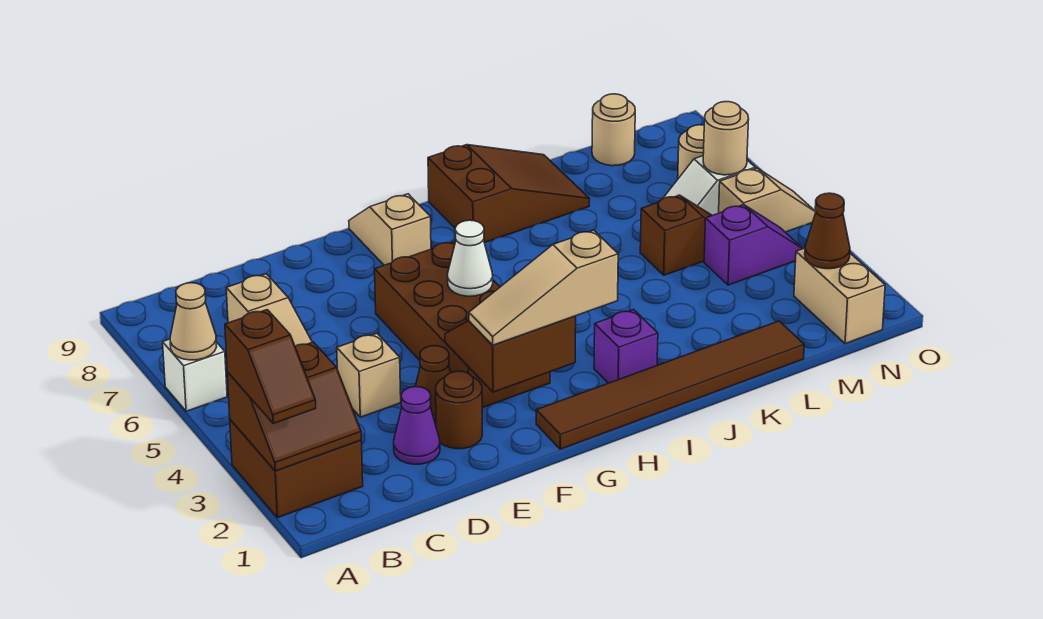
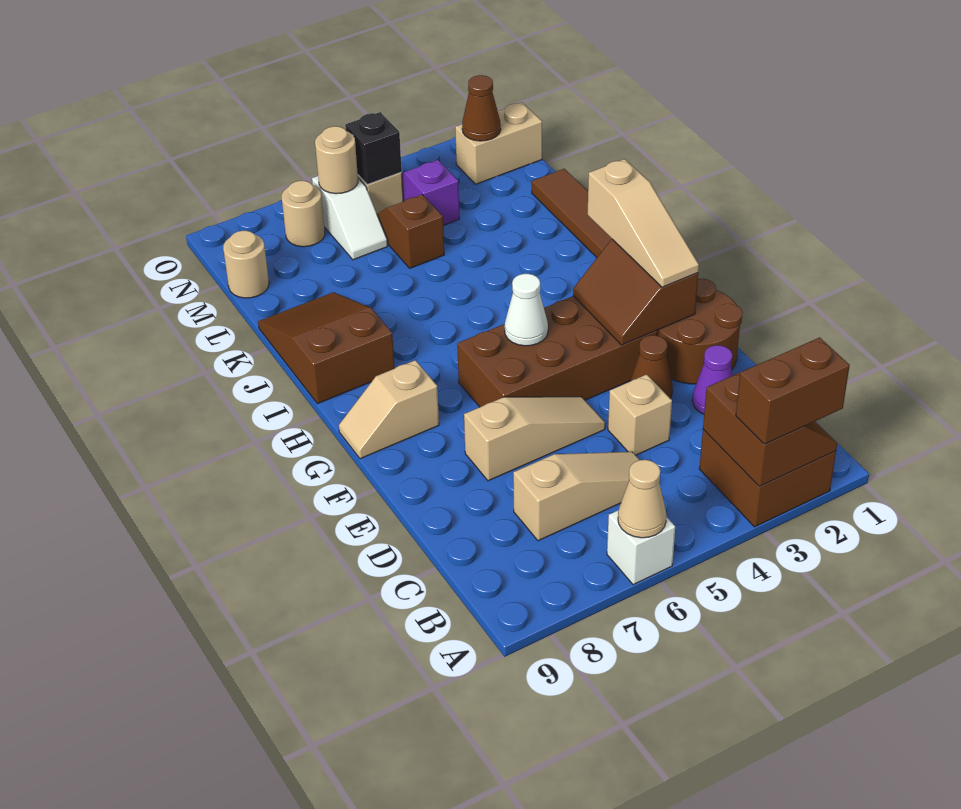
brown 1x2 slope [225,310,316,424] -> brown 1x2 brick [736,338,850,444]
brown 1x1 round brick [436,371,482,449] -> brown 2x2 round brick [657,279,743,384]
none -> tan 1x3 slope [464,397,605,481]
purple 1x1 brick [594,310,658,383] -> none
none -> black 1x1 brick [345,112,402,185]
◆ ◆ ◆ ◆ ◆
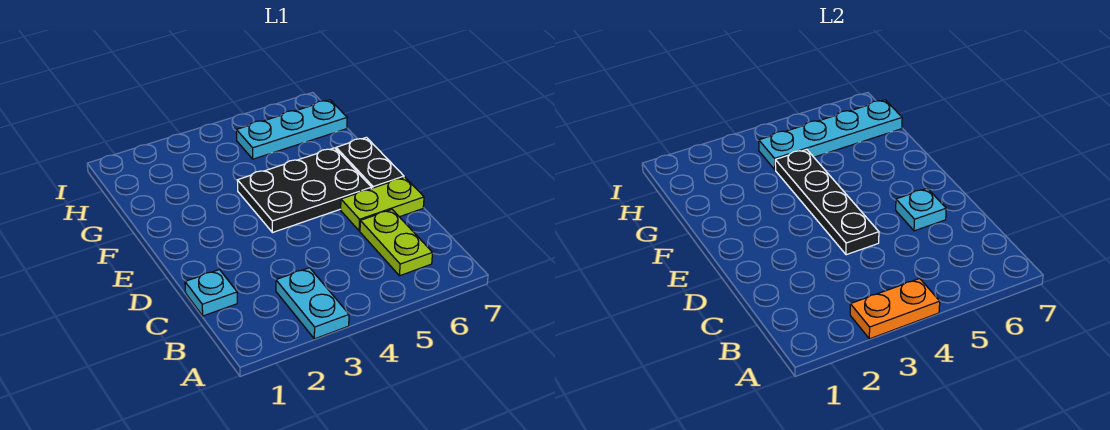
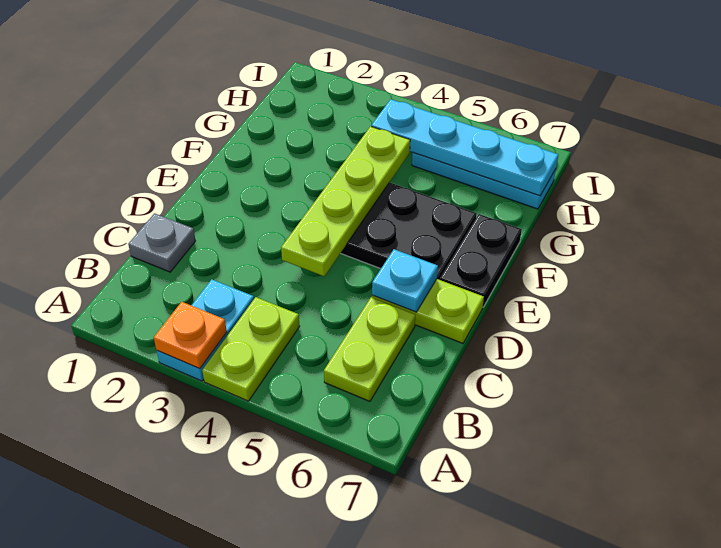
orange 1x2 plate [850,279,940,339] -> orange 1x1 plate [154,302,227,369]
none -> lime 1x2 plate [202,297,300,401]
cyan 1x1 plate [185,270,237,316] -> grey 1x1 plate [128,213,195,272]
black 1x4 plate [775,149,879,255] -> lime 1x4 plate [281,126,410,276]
◆ ◆ ◆ ◆ ◆
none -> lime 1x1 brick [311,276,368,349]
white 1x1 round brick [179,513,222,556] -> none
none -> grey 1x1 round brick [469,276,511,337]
◆ ◆ ◆ ◆ ◆
Copy out every line of the listing that contains the string "black".

none -> black 1x1 brick [345,112,402,185]
black 1x4 plate [775,149,879,255] -> lime 1x4 plate [281,126,410,276]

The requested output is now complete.